• PROBLEM DETAILS
Go through the listing and state how many lines hold the string "none". Nothing else is needed.

[Opening EXCERPTED DATA section]

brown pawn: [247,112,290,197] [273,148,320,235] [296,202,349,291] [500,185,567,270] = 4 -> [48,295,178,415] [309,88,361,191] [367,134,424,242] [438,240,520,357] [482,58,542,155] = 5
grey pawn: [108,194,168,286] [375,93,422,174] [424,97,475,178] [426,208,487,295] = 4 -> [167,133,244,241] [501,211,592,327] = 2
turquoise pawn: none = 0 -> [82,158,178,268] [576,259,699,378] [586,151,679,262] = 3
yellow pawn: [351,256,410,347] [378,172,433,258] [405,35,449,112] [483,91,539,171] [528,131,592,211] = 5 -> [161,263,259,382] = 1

[Closing EXCERPTED DATA section]
[Opening EXCERPTED DATA section]

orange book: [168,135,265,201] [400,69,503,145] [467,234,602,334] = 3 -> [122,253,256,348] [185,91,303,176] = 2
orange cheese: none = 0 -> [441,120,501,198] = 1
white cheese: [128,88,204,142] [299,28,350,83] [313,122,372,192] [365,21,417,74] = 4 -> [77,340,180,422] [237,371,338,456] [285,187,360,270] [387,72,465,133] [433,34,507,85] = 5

[Closing EXCERPTED DATA section]
[Opening EXCERPTED DATA section]

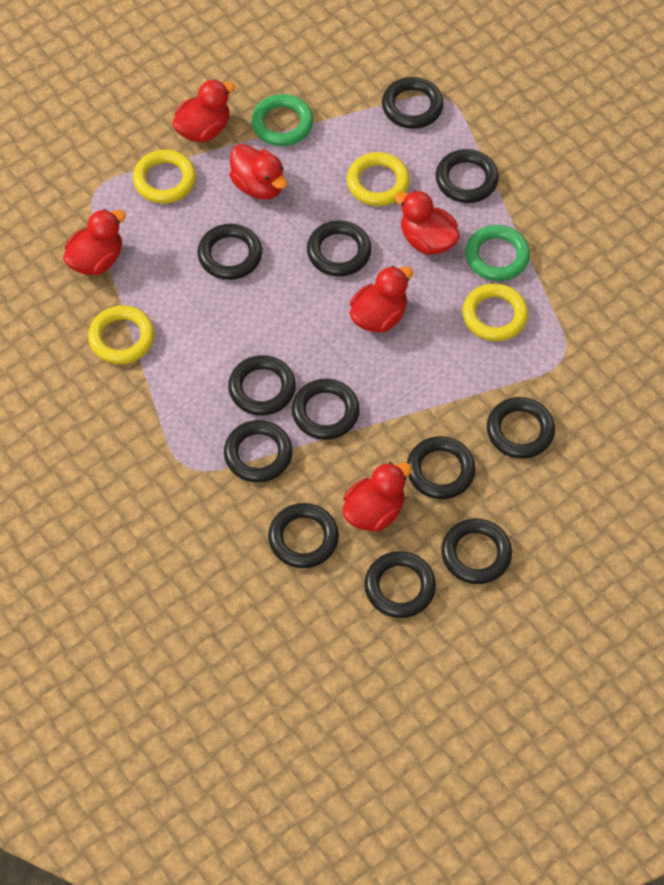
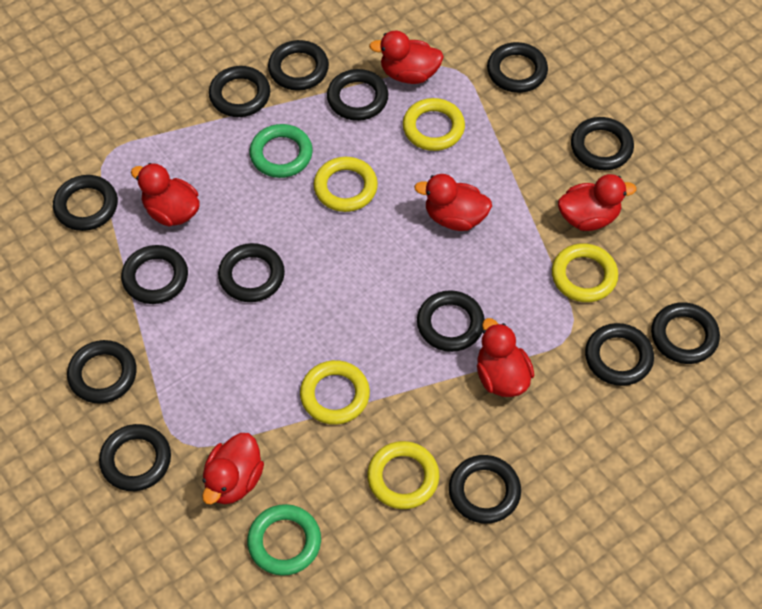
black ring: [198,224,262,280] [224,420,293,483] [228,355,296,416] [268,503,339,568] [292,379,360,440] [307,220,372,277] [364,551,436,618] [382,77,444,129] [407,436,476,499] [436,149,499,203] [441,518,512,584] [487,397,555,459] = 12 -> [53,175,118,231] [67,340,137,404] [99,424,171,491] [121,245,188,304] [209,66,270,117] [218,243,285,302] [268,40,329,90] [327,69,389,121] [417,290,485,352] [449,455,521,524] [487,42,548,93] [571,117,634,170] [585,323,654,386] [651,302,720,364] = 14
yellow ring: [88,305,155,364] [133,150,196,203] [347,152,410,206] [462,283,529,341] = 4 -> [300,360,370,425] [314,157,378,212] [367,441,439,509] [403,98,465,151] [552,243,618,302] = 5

[Closing EXCERPTED DATA section]

• RESULT
2